### What this task involves
Among the entries, find the lines with the string "removed" and copy them.

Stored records

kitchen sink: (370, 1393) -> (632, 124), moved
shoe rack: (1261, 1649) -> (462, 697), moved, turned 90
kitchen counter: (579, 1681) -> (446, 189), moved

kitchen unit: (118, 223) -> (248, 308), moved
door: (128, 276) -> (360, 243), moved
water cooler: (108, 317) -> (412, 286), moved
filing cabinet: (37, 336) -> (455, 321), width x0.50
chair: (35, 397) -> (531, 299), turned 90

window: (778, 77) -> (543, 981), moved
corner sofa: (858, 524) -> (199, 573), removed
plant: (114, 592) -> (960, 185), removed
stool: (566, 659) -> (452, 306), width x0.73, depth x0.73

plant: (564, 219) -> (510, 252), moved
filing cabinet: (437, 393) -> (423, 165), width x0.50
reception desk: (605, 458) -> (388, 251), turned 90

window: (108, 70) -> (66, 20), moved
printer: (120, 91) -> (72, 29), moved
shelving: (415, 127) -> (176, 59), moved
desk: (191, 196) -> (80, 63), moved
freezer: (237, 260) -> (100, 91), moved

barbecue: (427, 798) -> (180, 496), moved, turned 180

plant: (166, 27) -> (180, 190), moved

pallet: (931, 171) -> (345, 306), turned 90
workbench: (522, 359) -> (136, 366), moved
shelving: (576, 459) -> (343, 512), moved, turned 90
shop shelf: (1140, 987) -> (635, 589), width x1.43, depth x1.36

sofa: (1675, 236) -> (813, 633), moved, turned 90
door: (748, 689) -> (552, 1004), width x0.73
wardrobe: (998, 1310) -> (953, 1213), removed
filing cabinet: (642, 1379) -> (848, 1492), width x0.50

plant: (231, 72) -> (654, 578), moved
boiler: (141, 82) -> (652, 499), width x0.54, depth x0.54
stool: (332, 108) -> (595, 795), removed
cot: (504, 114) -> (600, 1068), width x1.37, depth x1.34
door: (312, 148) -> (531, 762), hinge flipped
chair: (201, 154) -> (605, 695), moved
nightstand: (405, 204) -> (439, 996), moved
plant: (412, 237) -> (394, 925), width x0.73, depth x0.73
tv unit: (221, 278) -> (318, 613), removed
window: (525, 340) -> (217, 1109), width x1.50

### Result of this exercise
corner sofa: (858, 524) -> (199, 573), removed
plant: (114, 592) -> (960, 185), removed
wardrobe: (998, 1310) -> (953, 1213), removed
stool: (332, 108) -> (595, 795), removed
tv unit: (221, 278) -> (318, 613), removed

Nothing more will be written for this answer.